## WORK INSTRUCTIONS:
Of all the entries below, only the lines from the one with "D6: LED red" up to and including the one with "TP1: test point (N6) -> none" are to be duplicated exactly.

## RAW DATA:
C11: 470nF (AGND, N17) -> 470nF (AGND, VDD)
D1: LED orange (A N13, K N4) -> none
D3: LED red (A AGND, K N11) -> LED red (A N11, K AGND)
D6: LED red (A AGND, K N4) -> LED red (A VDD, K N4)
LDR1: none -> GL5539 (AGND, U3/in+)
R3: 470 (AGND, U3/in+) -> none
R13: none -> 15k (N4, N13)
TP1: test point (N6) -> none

--

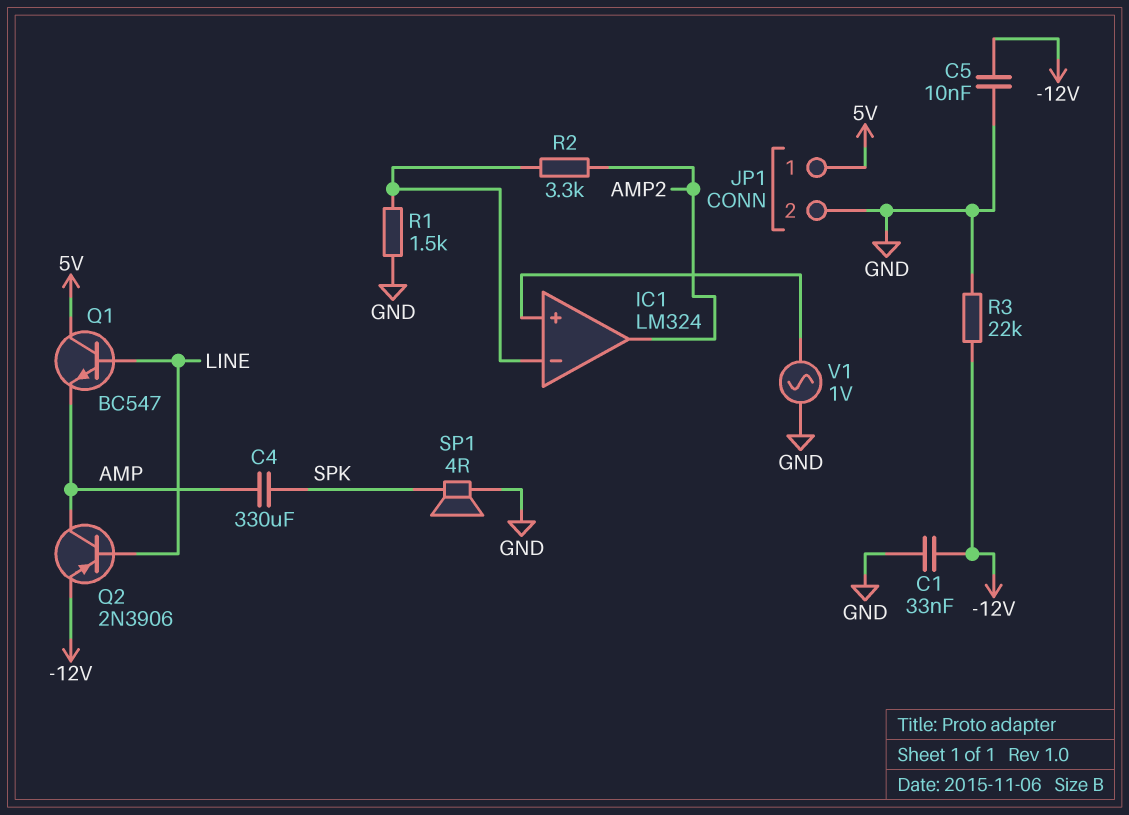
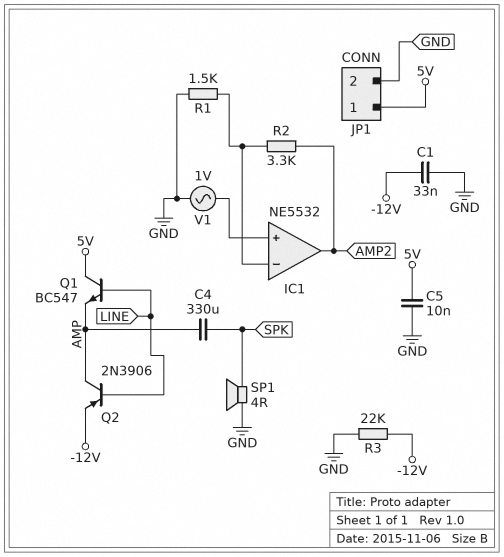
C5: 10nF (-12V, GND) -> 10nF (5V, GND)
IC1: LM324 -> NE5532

## RESULT OF THIS EXERCISE:
D6: LED red (A AGND, K N4) -> LED red (A VDD, K N4)
LDR1: none -> GL5539 (AGND, U3/in+)
R3: 470 (AGND, U3/in+) -> none
R13: none -> 15k (N4, N13)
TP1: test point (N6) -> none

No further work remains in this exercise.